Arrange all of the entries below as a numbered list, leaving out any blank lines.

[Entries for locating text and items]
------------------------------------

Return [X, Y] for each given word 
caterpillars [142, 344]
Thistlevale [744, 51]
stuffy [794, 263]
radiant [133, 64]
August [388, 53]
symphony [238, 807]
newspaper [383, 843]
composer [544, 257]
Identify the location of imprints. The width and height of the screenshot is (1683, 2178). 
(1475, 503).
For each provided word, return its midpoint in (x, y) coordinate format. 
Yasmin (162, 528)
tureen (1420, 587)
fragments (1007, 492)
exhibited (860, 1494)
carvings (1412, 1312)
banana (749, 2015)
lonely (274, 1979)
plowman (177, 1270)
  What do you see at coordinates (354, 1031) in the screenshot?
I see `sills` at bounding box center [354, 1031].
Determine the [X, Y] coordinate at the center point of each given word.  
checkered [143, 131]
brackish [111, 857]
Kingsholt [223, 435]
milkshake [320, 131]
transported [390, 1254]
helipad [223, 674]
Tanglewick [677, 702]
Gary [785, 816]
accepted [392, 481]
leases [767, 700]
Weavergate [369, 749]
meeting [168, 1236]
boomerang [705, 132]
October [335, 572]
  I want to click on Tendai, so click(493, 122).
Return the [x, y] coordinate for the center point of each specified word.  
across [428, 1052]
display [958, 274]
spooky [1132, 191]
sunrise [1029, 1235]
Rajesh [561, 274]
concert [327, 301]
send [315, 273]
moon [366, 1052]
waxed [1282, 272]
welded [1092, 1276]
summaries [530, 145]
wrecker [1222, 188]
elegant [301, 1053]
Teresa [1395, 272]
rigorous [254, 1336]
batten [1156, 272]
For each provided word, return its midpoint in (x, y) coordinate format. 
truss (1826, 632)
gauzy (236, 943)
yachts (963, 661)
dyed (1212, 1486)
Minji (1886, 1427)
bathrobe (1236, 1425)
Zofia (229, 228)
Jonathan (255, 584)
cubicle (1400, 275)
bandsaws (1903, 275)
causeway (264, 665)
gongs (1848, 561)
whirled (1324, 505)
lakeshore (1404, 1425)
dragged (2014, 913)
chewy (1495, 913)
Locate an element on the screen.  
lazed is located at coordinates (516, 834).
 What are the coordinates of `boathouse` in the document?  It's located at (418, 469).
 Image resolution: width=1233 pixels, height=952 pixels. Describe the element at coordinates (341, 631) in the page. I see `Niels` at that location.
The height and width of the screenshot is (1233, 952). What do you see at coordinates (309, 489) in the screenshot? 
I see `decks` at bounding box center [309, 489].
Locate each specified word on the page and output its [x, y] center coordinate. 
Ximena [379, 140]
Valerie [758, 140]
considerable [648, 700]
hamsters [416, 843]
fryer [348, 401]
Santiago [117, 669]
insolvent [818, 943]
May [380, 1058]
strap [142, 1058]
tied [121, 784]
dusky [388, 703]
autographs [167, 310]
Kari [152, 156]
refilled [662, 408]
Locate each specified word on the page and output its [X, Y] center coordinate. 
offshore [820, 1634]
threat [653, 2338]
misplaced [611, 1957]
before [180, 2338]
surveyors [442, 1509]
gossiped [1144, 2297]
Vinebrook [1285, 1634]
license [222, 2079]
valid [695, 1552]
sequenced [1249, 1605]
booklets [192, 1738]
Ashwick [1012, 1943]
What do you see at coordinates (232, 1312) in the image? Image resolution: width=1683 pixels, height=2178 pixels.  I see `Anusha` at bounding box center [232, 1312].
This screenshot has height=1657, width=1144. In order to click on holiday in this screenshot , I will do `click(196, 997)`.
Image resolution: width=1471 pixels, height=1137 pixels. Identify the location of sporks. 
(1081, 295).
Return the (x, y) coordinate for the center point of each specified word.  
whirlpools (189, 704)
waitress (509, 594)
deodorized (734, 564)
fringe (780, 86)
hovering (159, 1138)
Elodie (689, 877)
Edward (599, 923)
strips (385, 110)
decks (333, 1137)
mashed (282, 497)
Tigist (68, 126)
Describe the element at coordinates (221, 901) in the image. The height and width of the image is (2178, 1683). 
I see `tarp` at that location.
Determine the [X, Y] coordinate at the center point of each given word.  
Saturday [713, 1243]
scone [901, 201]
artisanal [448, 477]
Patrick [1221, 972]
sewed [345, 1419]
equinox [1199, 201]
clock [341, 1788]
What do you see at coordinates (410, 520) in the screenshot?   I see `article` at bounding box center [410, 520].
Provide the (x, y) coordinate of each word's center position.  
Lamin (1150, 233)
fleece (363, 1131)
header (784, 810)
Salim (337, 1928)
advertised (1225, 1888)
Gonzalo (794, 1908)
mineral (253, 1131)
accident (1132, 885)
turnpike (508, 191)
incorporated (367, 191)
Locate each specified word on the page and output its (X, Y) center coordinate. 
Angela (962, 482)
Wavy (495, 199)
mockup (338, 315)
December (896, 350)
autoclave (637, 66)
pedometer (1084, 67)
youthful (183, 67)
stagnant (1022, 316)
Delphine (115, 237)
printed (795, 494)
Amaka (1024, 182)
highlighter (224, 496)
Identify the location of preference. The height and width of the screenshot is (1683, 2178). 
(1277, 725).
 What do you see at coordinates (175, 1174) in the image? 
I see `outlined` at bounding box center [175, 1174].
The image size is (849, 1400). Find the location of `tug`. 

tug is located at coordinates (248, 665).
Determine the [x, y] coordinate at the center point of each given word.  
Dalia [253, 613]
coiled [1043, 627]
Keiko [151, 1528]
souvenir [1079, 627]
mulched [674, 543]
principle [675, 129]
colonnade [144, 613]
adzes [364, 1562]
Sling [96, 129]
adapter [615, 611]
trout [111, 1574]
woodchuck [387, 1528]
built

------------------------------------

SOLUTION TO THE EXERCISE ::
1. Return [X, Y] for each given word 
2. caterpillars [142, 344]
3. Thistlevale [744, 51]
4. stuffy [794, 263]
5. radiant [133, 64]
6. August [388, 53]
7. symphony [238, 807]
8. newspaper [383, 843]
9. composer [544, 257]
10. Identify the location of imprints. The width and height of the screenshot is (1683, 2178). 
11. (1475, 503).
12. For each provided word, return its midpoint in (x, y) coordinate format. 
13. Yasmin (162, 528)
14. tureen (1420, 587)
15. fragments (1007, 492)
16. exhibited (860, 1494)
17. carvings (1412, 1312)
18. banana (749, 2015)
19. lonely (274, 1979)
20. plowman (177, 1270)
21.   What do you see at coordinates (354, 1031) in the screenshot?
22. I see `sills` at bounding box center [354, 1031].
23. Determine the [X, Y] coordinate at the center point of each given word.  
24. checkered [143, 131]
25. brackish [111, 857]
26. Kingsholt [223, 435]
27. milkshake [320, 131]
28. transported [390, 1254]
29. helipad [223, 674]
30. Tanglewick [677, 702]
31. Gary [785, 816]
32. accepted [392, 481]
33. leases [767, 700]
34. Weavergate [369, 749]
35. meeting [168, 1236]
36. boomerang [705, 132]
37. October [335, 572]
38.   I want to click on Tendai, so click(493, 122).
39. Return the [x, y] coordinate for the center point of each specified word.  
40. across [428, 1052]
41. display [958, 274]
42. spooky [1132, 191]
43. sunrise [1029, 1235]
44. Rajesh [561, 274]
45. concert [327, 301]
46. send [315, 273]
47. moon [366, 1052]
48. waxed [1282, 272]
49. welded [1092, 1276]
50. summaries [530, 145]
51. wrecker [1222, 188]
52. elegant [301, 1053]
53. Teresa [1395, 272]
54. rigorous [254, 1336]
55. batten [1156, 272]
56. For each provided word, return its midpoint in (x, y) coordinate format. 
57. truss (1826, 632)
58. gauzy (236, 943)
59. yachts (963, 661)
60. dyed (1212, 1486)
61. Minji (1886, 1427)
62. bathrobe (1236, 1425)
63. Zofia (229, 228)
64. Jonathan (255, 584)
65. cubicle (1400, 275)
66. bandsaws (1903, 275)
67. causeway (264, 665)
68. gongs (1848, 561)
69. whirled (1324, 505)
70. lakeshore (1404, 1425)
71. dragged (2014, 913)
72. chewy (1495, 913)
73. Locate an element on the screen.  
74. lazed is located at coordinates (516, 834).
75.  What are the coordinates of `boathouse` in the document?  It's located at (418, 469).
76.  Image resolution: width=1233 pixels, height=952 pixels. Describe the element at coordinates (341, 631) in the page. I see `Niels` at that location.
77. The height and width of the screenshot is (1233, 952). What do you see at coordinates (309, 489) in the screenshot? 
78. I see `decks` at bounding box center [309, 489].
79. Locate each specified word on the page and output its [x, y] center coordinate. 
80. Ximena [379, 140]
81. Valerie [758, 140]
82. considerable [648, 700]
83. hamsters [416, 843]
84. fryer [348, 401]
85. Santiago [117, 669]
86. insolvent [818, 943]
87. May [380, 1058]
88. strap [142, 1058]
89. tied [121, 784]
90. dusky [388, 703]
91. autographs [167, 310]
92. Kari [152, 156]
93. refilled [662, 408]
94. Locate each specified word on the page and output its [X, Y] center coordinate. 
95. offshore [820, 1634]
96. threat [653, 2338]
97. misplaced [611, 1957]
98. before [180, 2338]
99. surveyors [442, 1509]
100. gossiped [1144, 2297]
101. Vinebrook [1285, 1634]
102. license [222, 2079]
103. valid [695, 1552]
104. sequenced [1249, 1605]
105. booklets [192, 1738]
106. Ashwick [1012, 1943]
107. What do you see at coordinates (232, 1312) in the image? Image resolution: width=1683 pixels, height=2178 pixels.  I see `Anusha` at bounding box center [232, 1312].
108. This screenshot has height=1657, width=1144. In order to click on holiday in this screenshot , I will do `click(196, 997)`.
109. Image resolution: width=1471 pixels, height=1137 pixels. Identify the location of sporks. 
110. (1081, 295).
111. Return the (x, y) coordinate for the center point of each specified word.  
112. whirlpools (189, 704)
113. waitress (509, 594)
114. deodorized (734, 564)
115. fringe (780, 86)
116. hovering (159, 1138)
117. Elodie (689, 877)
118. Edward (599, 923)
119. strips (385, 110)
120. decks (333, 1137)
121. mashed (282, 497)
122. Tigist (68, 126)
123. Describe the element at coordinates (221, 901) in the image. The height and width of the image is (2178, 1683). 
124. I see `tarp` at that location.
125. Determine the [X, Y] coordinate at the center point of each given word.  
126. Saturday [713, 1243]
127. scone [901, 201]
128. artisanal [448, 477]
129. Patrick [1221, 972]
130. sewed [345, 1419]
131. equinox [1199, 201]
132. clock [341, 1788]
133. What do you see at coordinates (410, 520) in the screenshot?   I see `article` at bounding box center [410, 520].
134. Provide the (x, y) coordinate of each word's center position.  
135. Lamin (1150, 233)
136. fleece (363, 1131)
137. header (784, 810)
138. Salim (337, 1928)
139. advertised (1225, 1888)
140. Gonzalo (794, 1908)
141. mineral (253, 1131)
142. accident (1132, 885)
143. turnpike (508, 191)
144. incorporated (367, 191)
145. Locate each specified word on the page and output its (X, Y) center coordinate. 
146. Angela (962, 482)
147. Wavy (495, 199)
148. mockup (338, 315)
149. December (896, 350)
150. autoclave (637, 66)
151. pedometer (1084, 67)
152. youthful (183, 67)
153. stagnant (1022, 316)
154. Delphine (115, 237)
155. printed (795, 494)
156. Amaka (1024, 182)
157. highlighter (224, 496)
158. Identify the location of preference. The height and width of the screenshot is (1683, 2178). 
159. (1277, 725).
160.  What do you see at coordinates (175, 1174) in the image? 
161. I see `outlined` at bounding box center [175, 1174].
162. The image size is (849, 1400). Find the location of `tug`. 
163. tug is located at coordinates (248, 665).
164. Determine the [x, y] coordinate at the center point of each given word.  
165. Dalia [253, 613]
166. coiled [1043, 627]
167. Keiko [151, 1528]
168. souvenir [1079, 627]
169. mulched [674, 543]
170. principle [675, 129]
171. colonnade [144, 613]
172. adzes [364, 1562]
173. Sling [96, 129]
174. adapter [615, 611]
175. trout [111, 1574]
176. woodchuck [387, 1528]
177. built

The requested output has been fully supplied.